- _Your objective_:
Of the lines in the data below, write out exactly those from the one holding "camera: 140 degrees right, 5 degrees up" through the one holding "słuchawki [biały] |", both included.

- _Material for this exercise_:
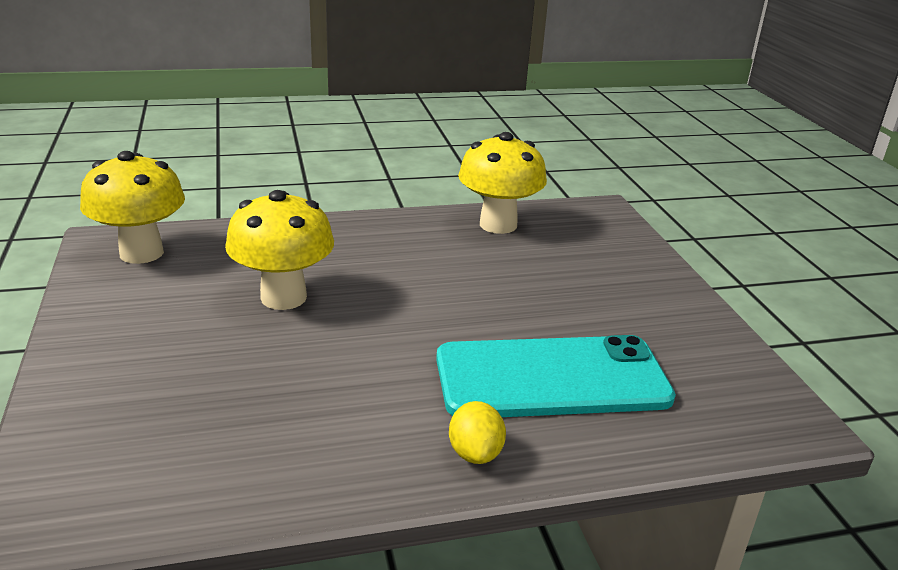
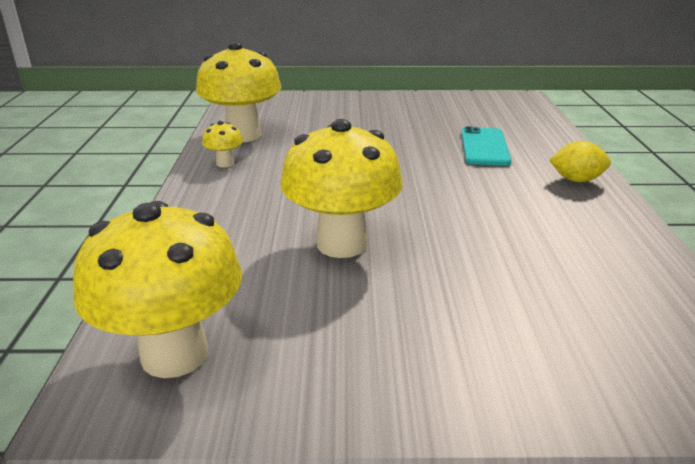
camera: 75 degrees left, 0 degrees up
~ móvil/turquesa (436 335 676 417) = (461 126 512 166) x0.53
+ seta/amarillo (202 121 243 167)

---

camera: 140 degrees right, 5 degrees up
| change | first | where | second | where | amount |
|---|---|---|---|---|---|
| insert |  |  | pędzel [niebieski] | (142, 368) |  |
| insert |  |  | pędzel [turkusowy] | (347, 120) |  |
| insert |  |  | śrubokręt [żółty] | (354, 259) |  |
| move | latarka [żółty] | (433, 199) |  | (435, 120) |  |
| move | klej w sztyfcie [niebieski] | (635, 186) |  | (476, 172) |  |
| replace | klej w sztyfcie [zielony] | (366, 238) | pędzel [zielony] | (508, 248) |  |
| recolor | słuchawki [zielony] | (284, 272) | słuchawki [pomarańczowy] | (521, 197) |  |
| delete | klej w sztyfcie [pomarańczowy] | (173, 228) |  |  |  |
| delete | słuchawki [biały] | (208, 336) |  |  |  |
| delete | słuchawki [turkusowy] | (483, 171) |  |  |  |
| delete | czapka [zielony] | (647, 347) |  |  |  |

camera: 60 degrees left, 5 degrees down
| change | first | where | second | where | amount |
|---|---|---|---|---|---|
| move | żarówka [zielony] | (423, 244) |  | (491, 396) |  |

- _Reply to the task_:
camera: 140 degrees right, 5 degrees up
| change | first | where | second | where | amount |
|---|---|---|---|---|---|
| insert |  |  | pędzel [niebieski] | (142, 368) |  |
| insert |  |  | pędzel [turkusowy] | (347, 120) |  |
| insert |  |  | śrubokręt [żółty] | (354, 259) |  |
| move | latarka [żółty] | (433, 199) |  | (435, 120) |  |
| move | klej w sztyfcie [niebieski] | (635, 186) |  | (476, 172) |  |
| replace | klej w sztyfcie [zielony] | (366, 238) | pędzel [zielony] | (508, 248) |  |
| recolor | słuchawki [zielony] | (284, 272) | słuchawki [pomarańczowy] | (521, 197) |  |
| delete | klej w sztyfcie [pomarańczowy] | (173, 228) |  |  |  |
| delete | słuchawki [biały] | (208, 336) |  |  |  |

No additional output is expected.